_Work to complete_:
Restate all data exactly. No images.

== Exercise material

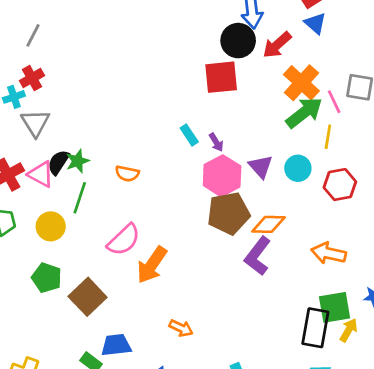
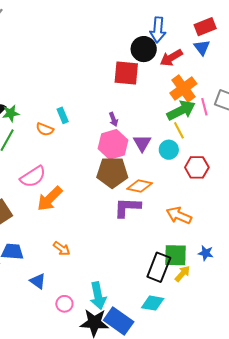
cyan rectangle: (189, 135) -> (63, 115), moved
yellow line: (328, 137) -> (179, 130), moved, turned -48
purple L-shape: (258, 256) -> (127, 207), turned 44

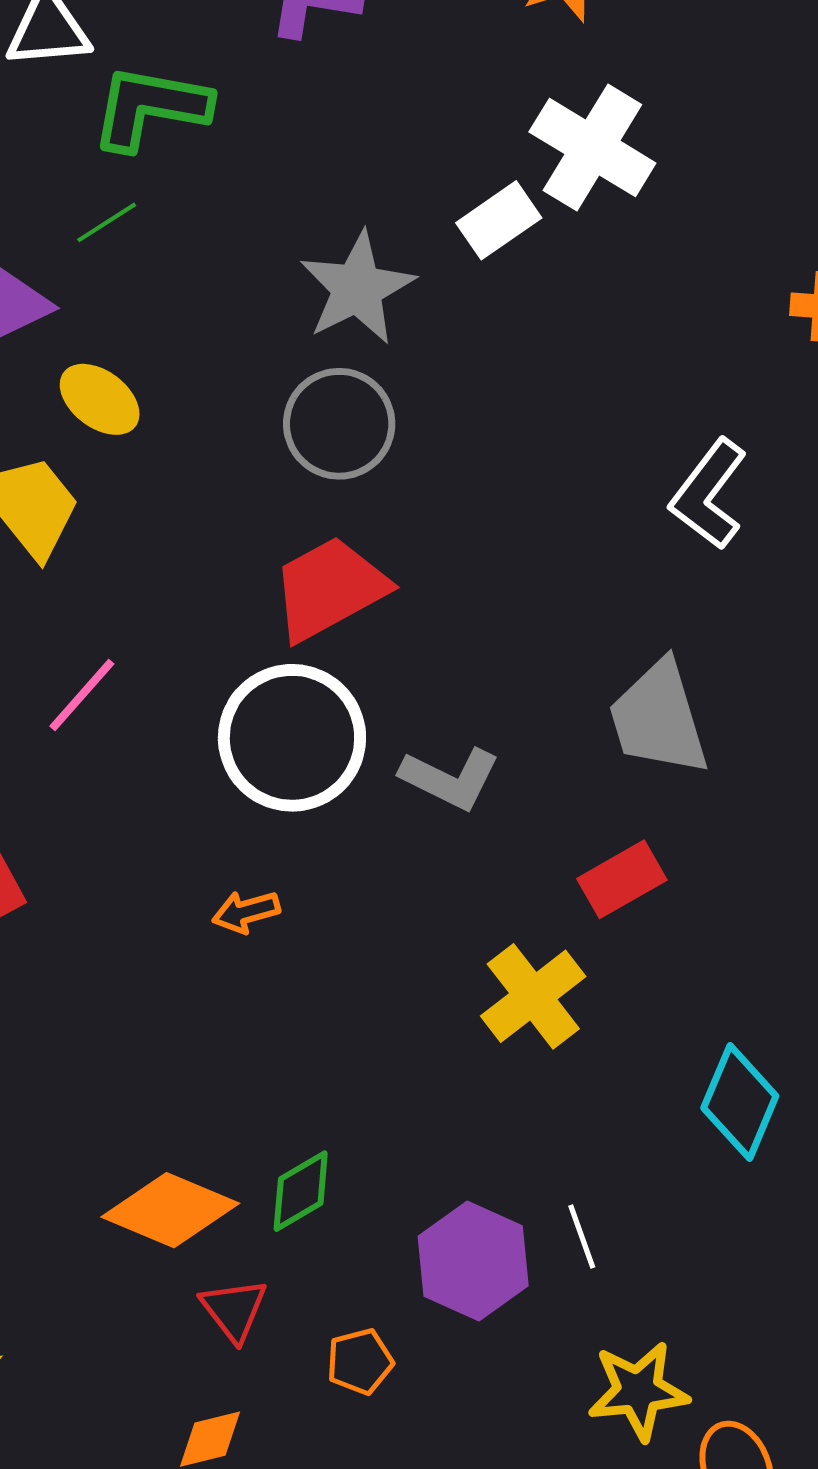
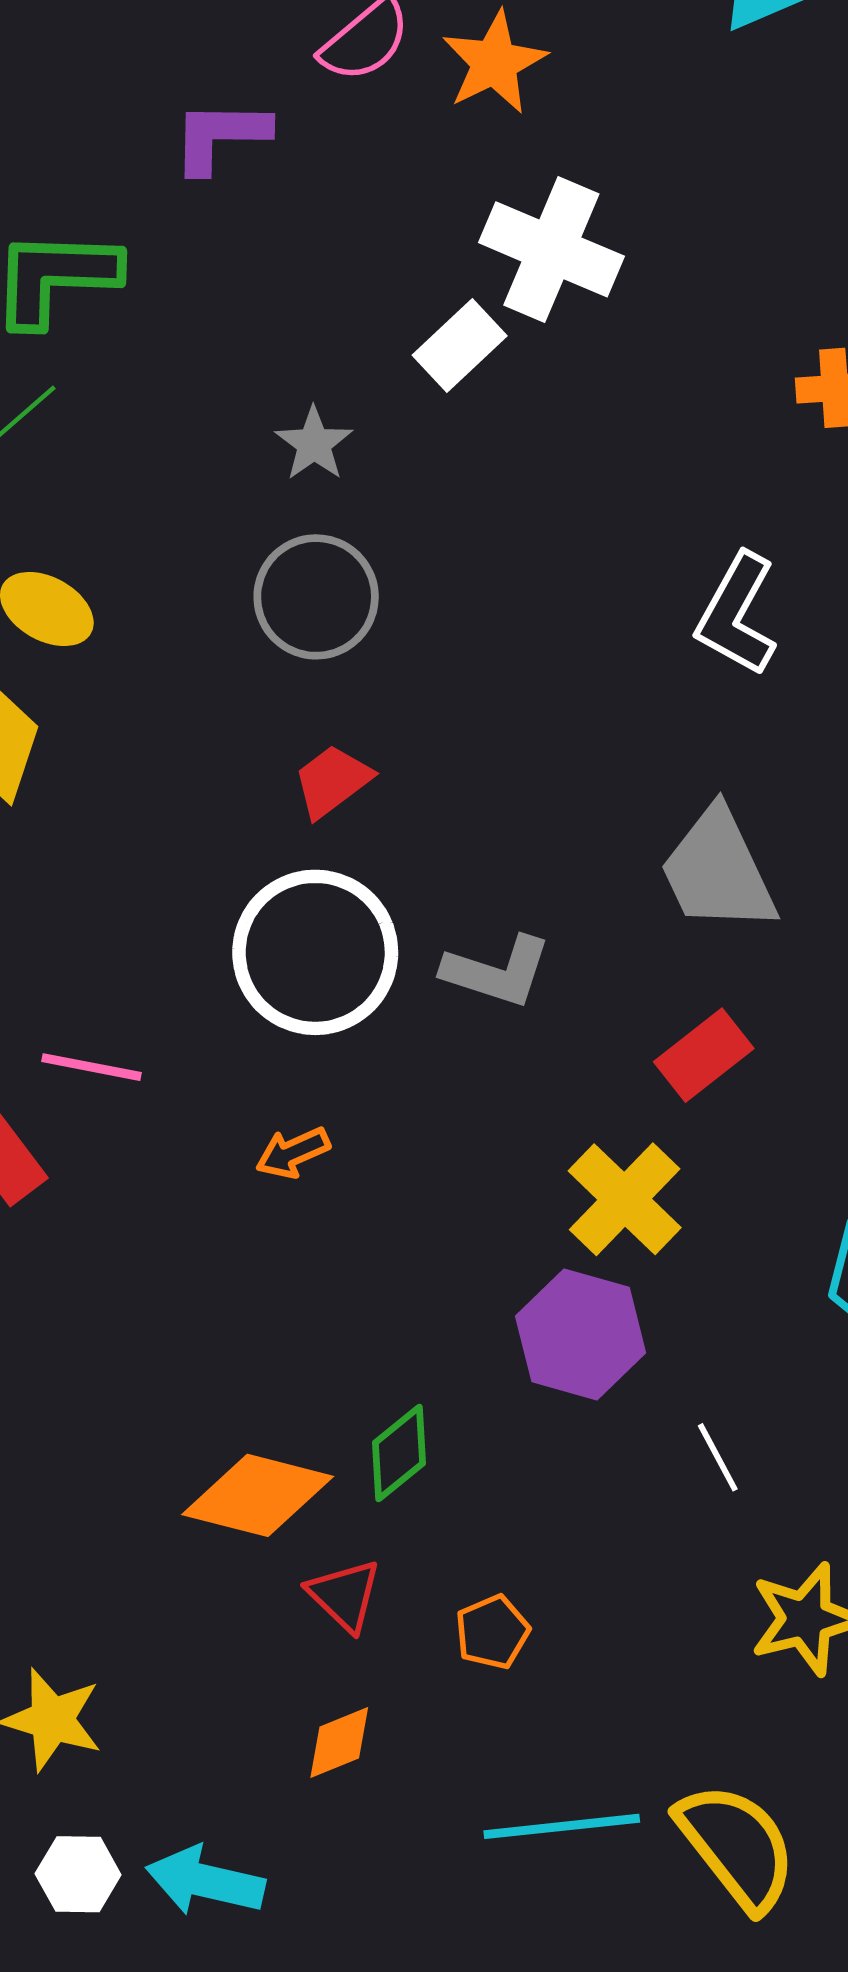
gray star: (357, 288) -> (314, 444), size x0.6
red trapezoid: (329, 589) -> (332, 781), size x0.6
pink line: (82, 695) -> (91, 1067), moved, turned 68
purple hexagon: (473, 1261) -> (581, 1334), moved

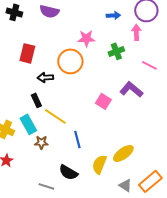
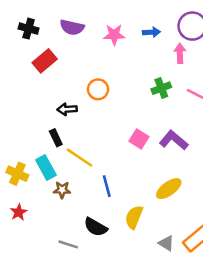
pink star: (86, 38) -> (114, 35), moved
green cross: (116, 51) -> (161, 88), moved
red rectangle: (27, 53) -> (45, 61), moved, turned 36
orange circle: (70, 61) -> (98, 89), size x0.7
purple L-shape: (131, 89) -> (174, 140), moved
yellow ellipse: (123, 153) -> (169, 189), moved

====

_Result of this task_:
cyan rectangle: (189, 135) -> (63, 115), moved
yellow line: (328, 137) -> (179, 130), moved, turned -48
purple L-shape: (258, 256) -> (127, 207), turned 44

gray star: (357, 288) -> (314, 444), size x0.6
red trapezoid: (329, 589) -> (332, 781), size x0.6
pink line: (82, 695) -> (91, 1067), moved, turned 68
purple hexagon: (473, 1261) -> (581, 1334), moved

pink star: (86, 38) -> (114, 35), moved
green cross: (116, 51) -> (161, 88), moved
red rectangle: (27, 53) -> (45, 61), moved, turned 36
orange circle: (70, 61) -> (98, 89), size x0.7
purple L-shape: (131, 89) -> (174, 140), moved
yellow ellipse: (123, 153) -> (169, 189), moved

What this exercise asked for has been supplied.